### TASK STATEMENT
Spot each line in the data below containing "brick" and copy it.
═════ SUPPLIED DATA ═════
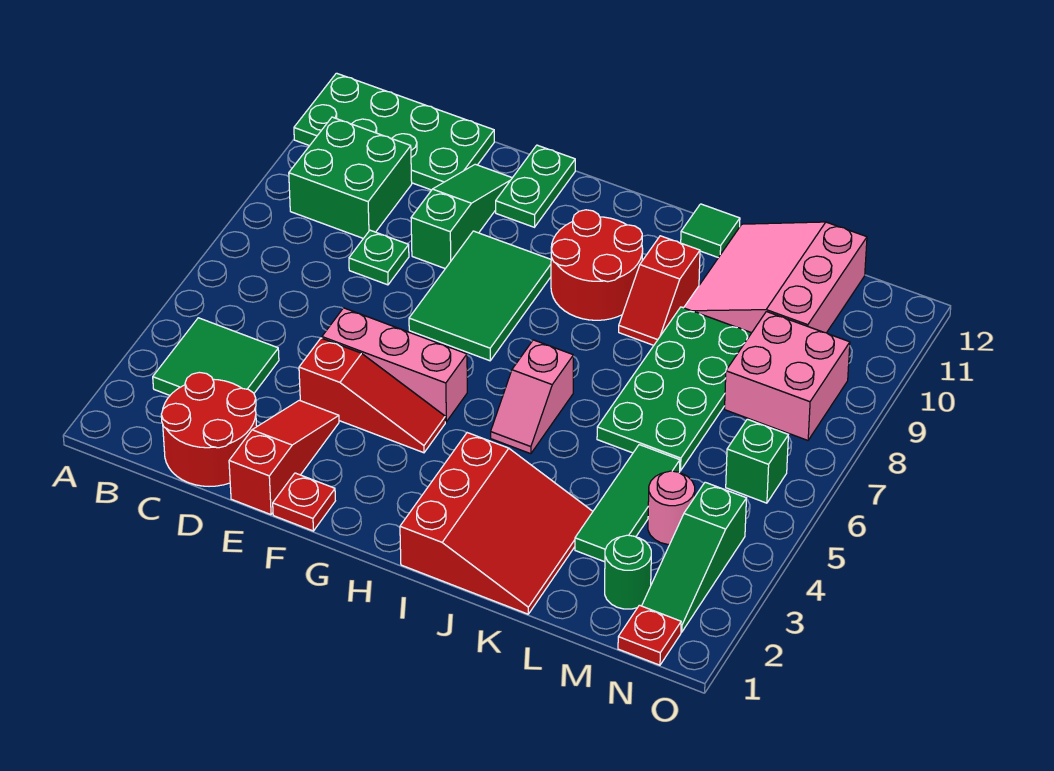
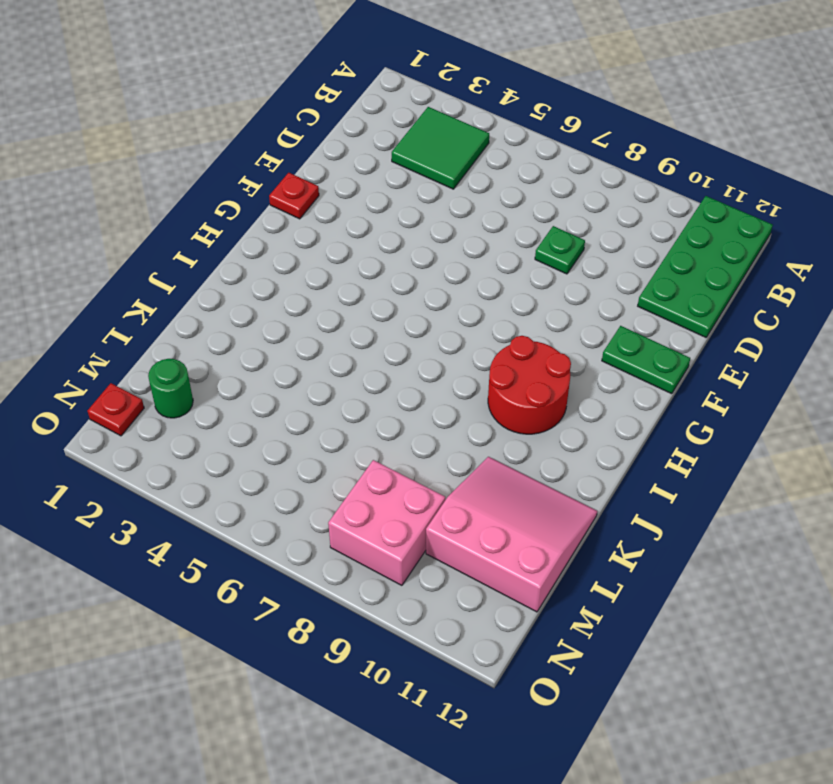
none -> green brick B9:C10 level 1
none -> red round brick C1:D2 level 1
none -> red slope E1:E3 level 1 top 1

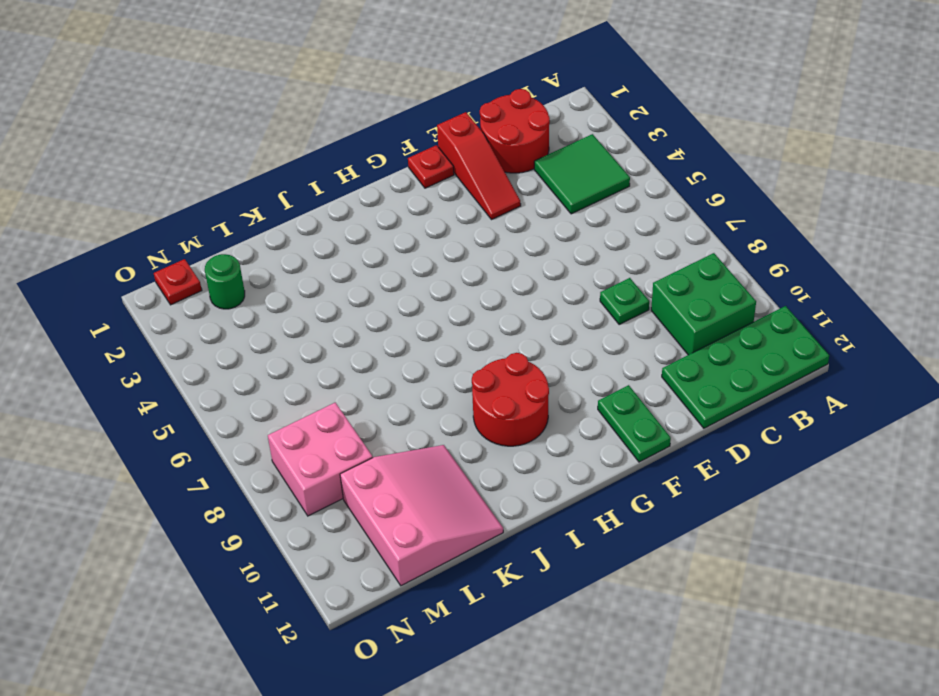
none -> red slope E4:G4 level 1 top E
none -> pink brick E5:G5 level 1
none -> green slope E9:E11 level 1 top 9

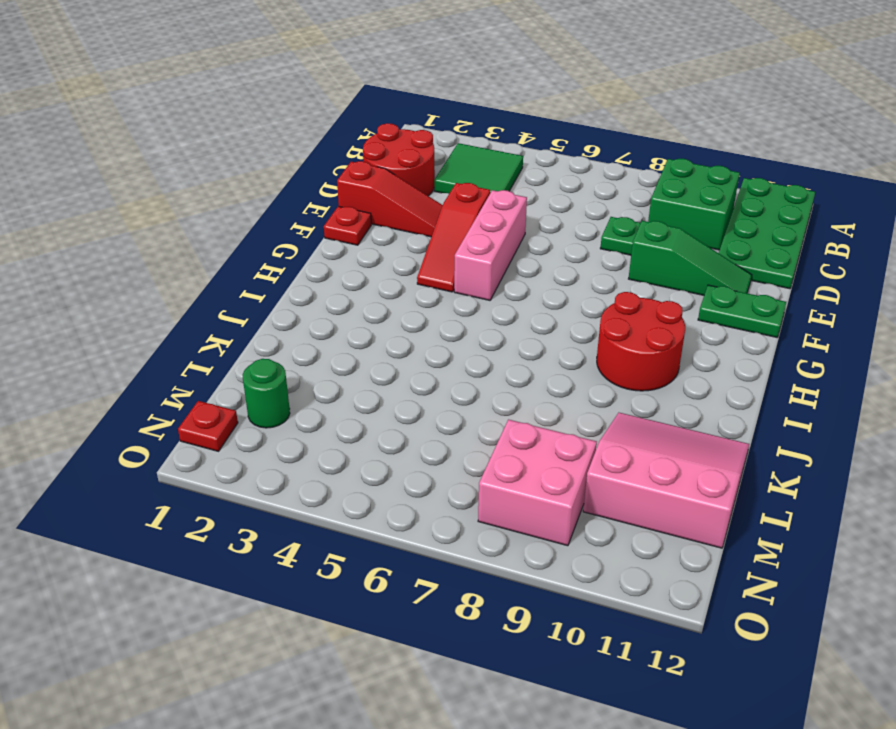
none -> green tile F7:G9 level 1
none -> red slope I1:K3 level 1 top I
none -> pink slope I5:I6 level 1 top 6

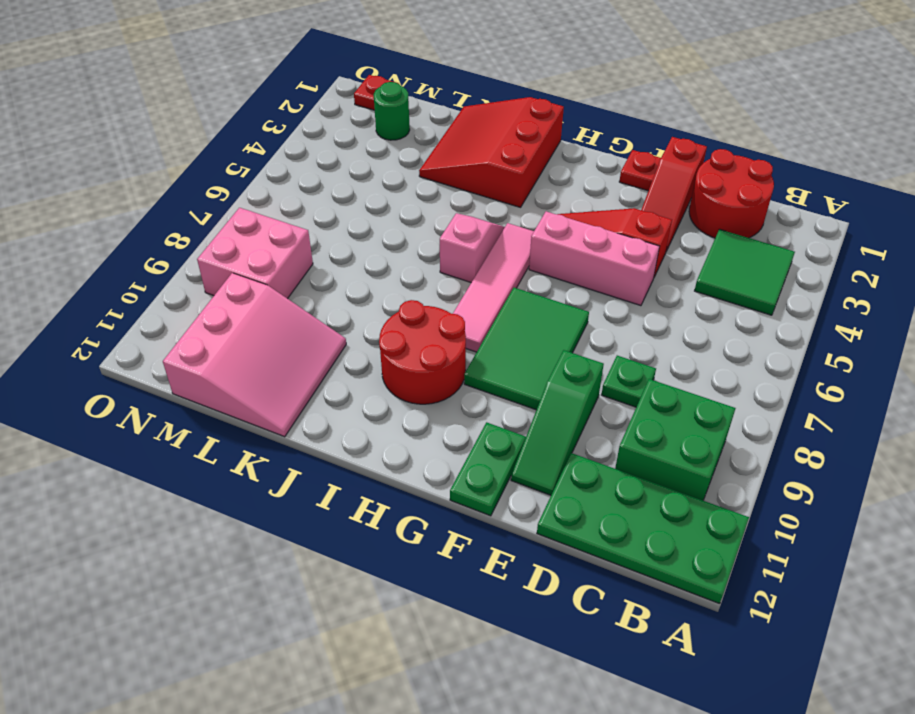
pink tile H5:H8 level 1 -> none
none -> red slope J9:J10 level 1 top 10
none -> green tile J12 level 1
none -> green plate K6:L9 level 1

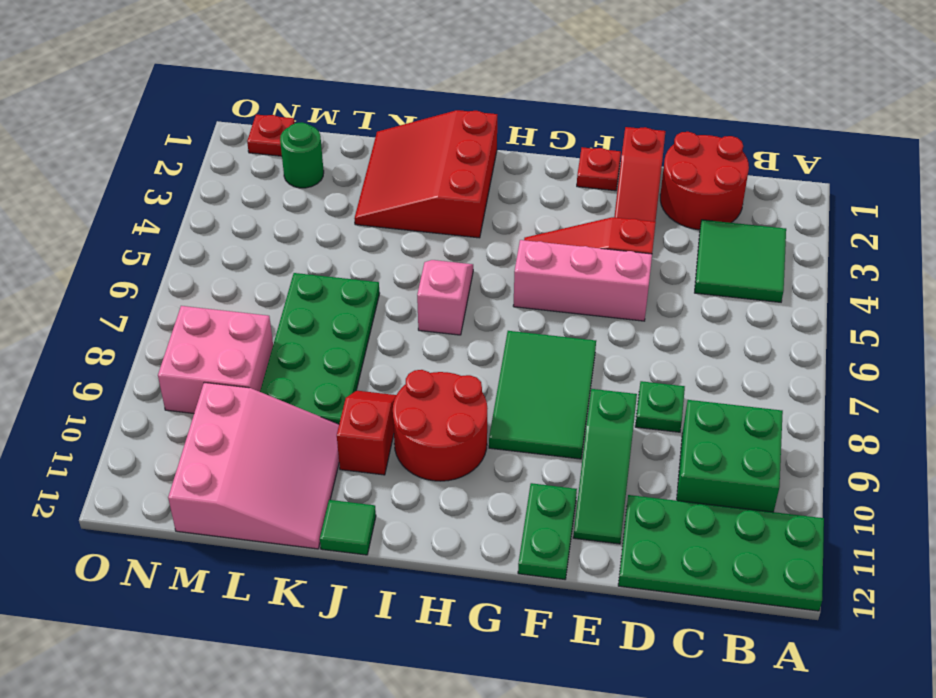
none -> green tile L3:L5 level 1
none -> pink round brick M4 level 1
none -> green slope N2:N4 level 1 top 4

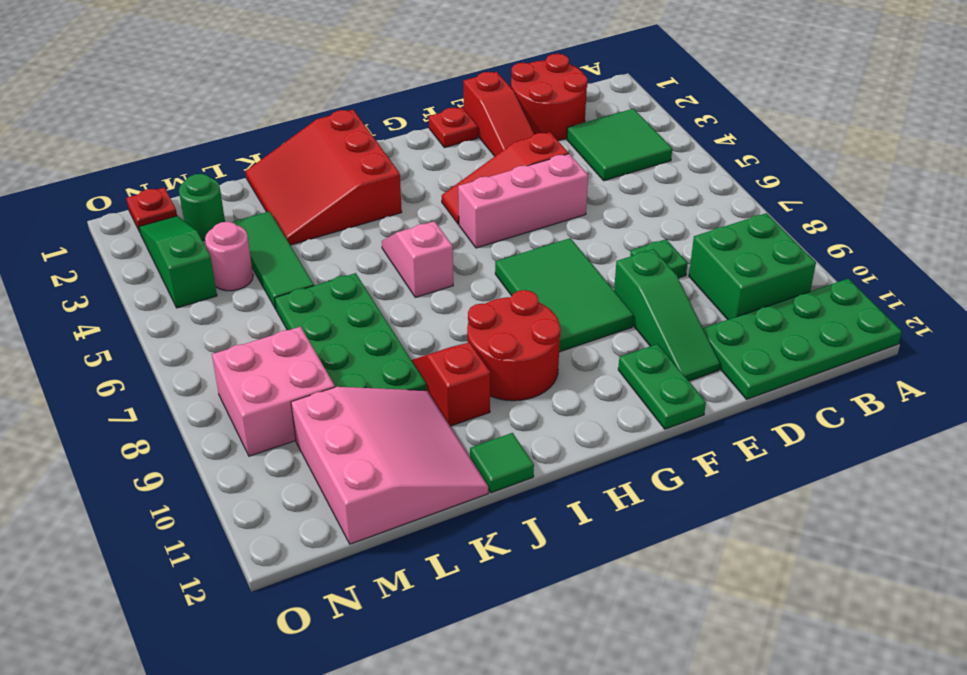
none -> green brick N6 level 1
═════
### REPLY
none -> green brick B9:C10 level 1
none -> red round brick C1:D2 level 1
none -> pink brick E5:G5 level 1
none -> pink round brick M4 level 1
none -> green brick N6 level 1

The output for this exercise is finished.